Content starts

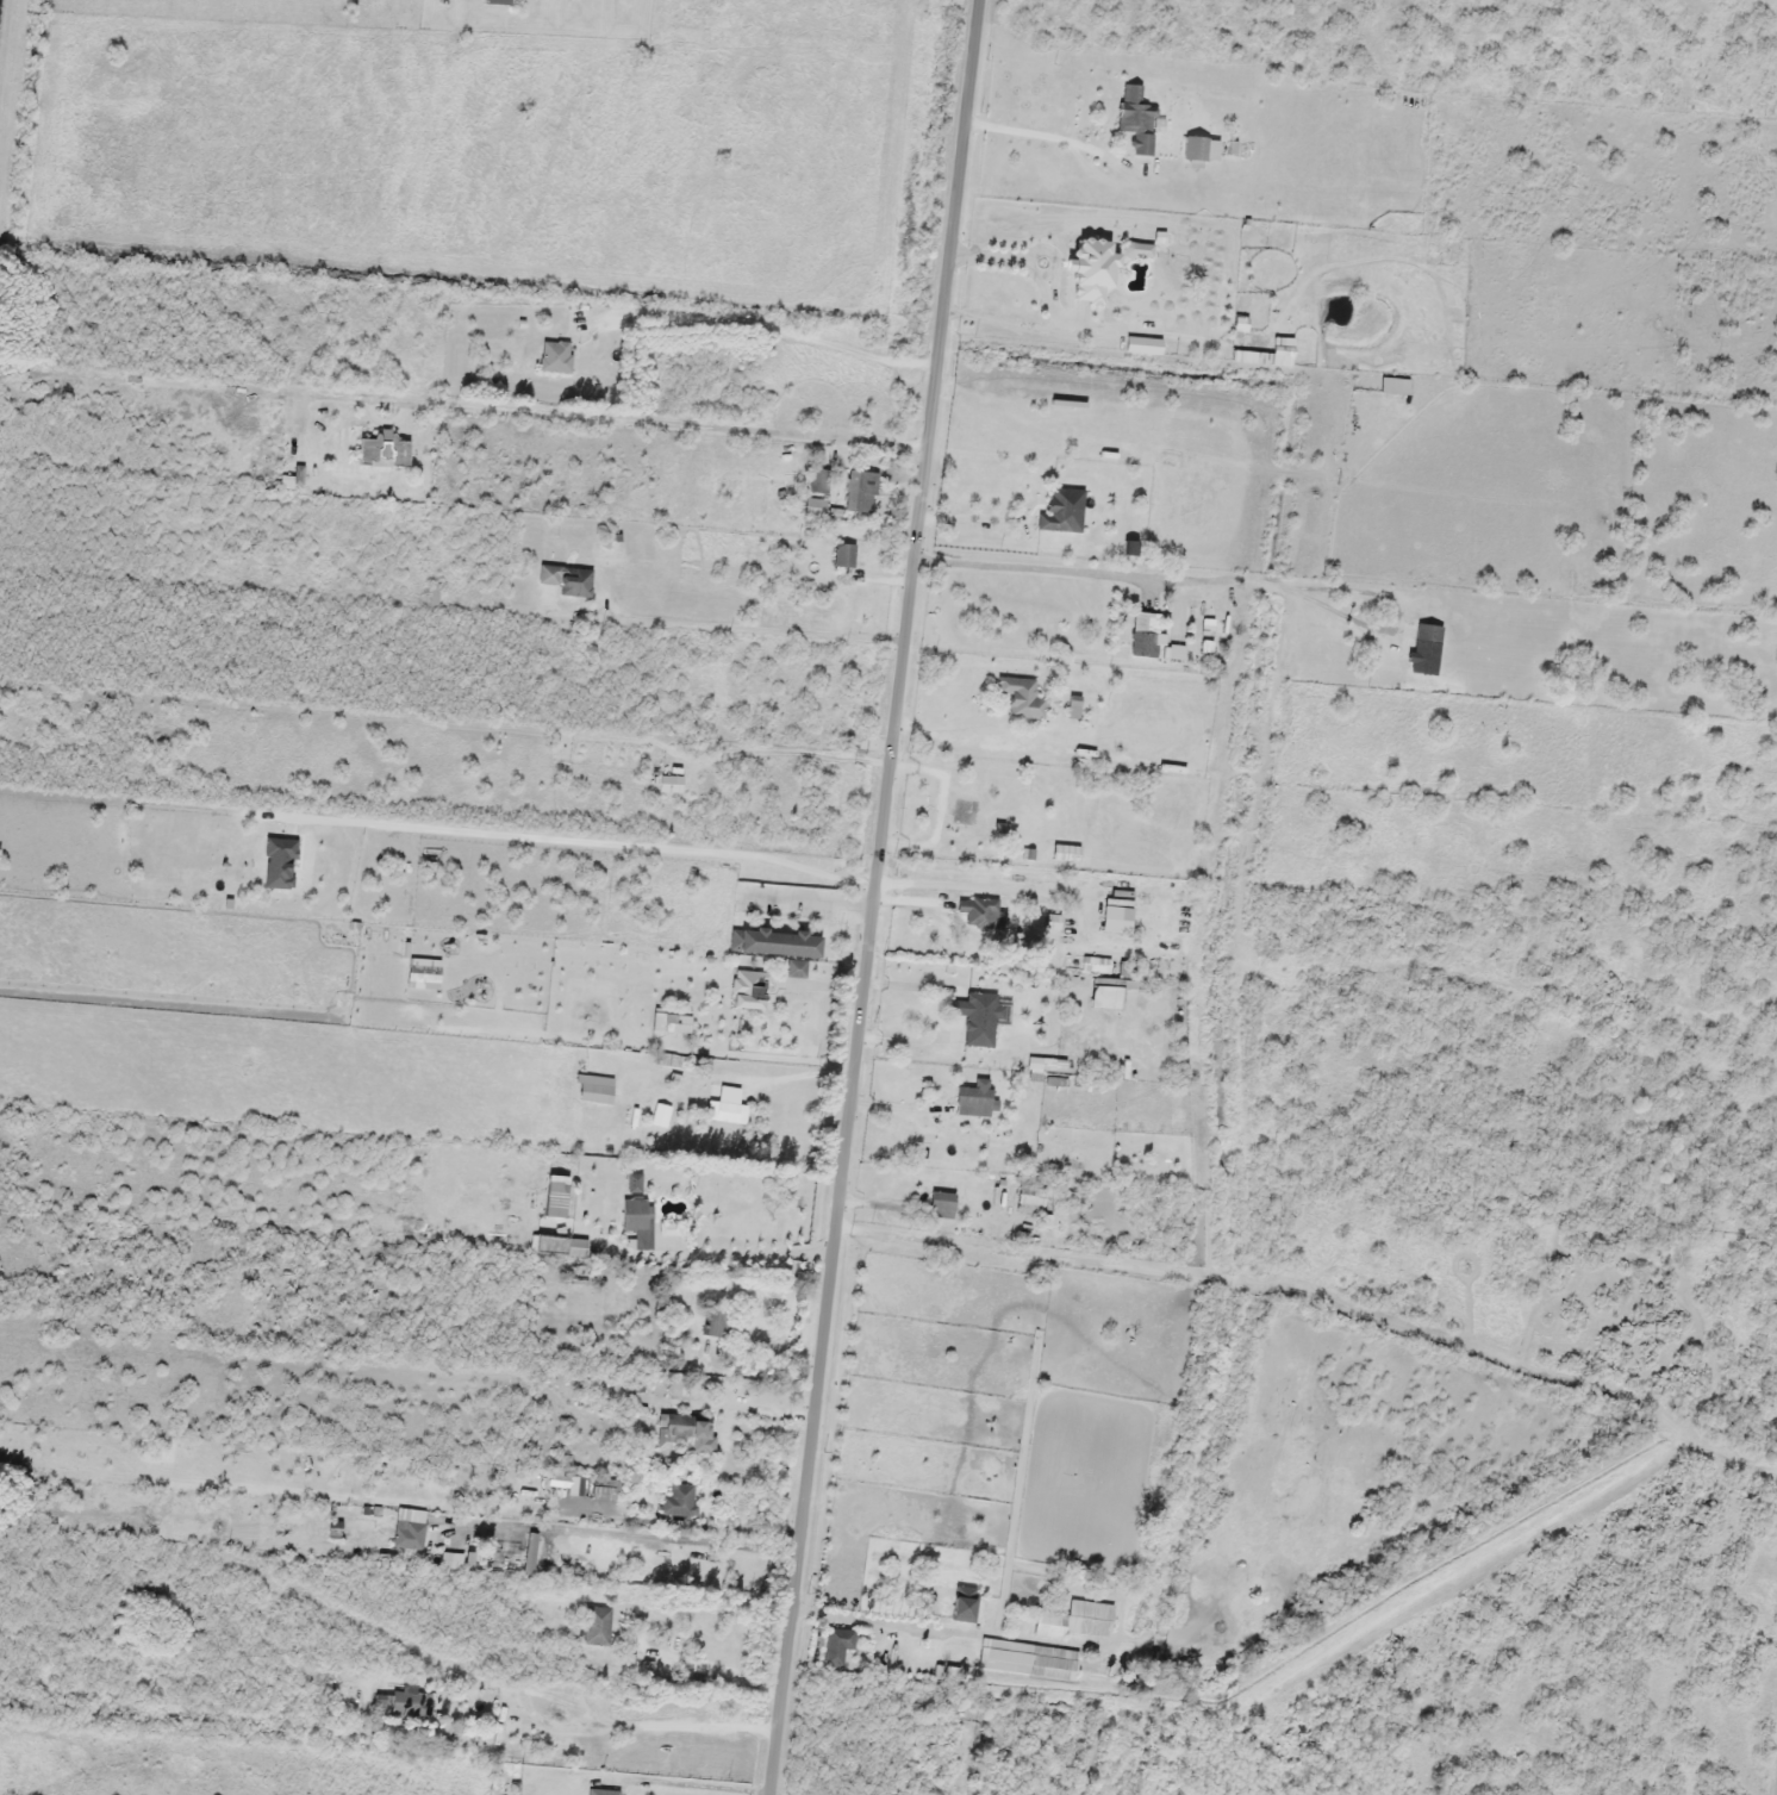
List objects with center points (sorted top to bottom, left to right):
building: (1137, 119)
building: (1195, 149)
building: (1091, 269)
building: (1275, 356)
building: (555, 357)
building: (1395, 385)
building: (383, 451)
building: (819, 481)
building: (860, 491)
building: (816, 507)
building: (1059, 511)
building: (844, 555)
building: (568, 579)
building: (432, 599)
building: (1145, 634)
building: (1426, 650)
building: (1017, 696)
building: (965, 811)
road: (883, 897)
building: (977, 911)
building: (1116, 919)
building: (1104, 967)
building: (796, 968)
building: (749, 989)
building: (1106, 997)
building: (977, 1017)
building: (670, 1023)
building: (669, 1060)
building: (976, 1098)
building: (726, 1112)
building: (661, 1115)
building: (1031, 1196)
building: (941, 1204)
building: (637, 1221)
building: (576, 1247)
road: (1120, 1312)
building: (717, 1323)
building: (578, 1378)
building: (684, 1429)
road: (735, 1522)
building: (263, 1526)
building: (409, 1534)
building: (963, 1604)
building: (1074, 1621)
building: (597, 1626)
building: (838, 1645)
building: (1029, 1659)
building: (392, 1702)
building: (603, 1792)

Content ends

#### [TO-DO ITEM]
Whenever the string "road" occurs in a line of the entries above, copy that line.

#### [WRITTEN SOLUTION]
road: (883, 897)
road: (1120, 1312)
road: (735, 1522)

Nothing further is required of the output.